*Brief:*
Without reproducing any picture, copy the records word for word.

Collected data
══════
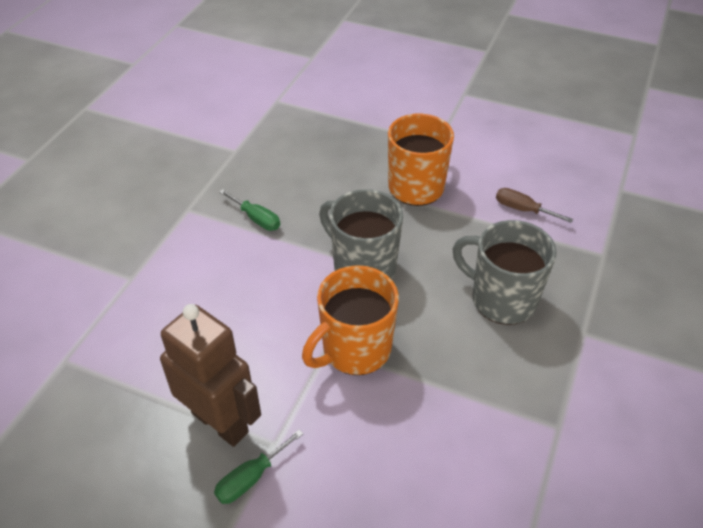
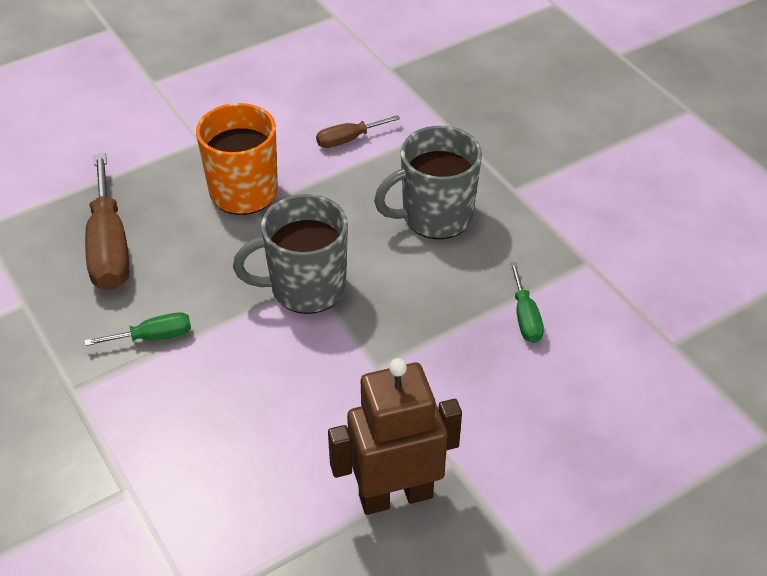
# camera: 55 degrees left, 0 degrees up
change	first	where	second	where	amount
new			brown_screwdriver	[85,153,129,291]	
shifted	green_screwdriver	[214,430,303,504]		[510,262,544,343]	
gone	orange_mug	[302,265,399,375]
══════
*Task response:*
# camera: 55 degrees left, 0 degrees up
change	first	where	second	where	amount
new			brown_screwdriver	[85,153,129,291]	
shifted	green_screwdriver	[214,430,303,504]		[510,262,544,343]	
gone	orange_mug	[302,265,399,375]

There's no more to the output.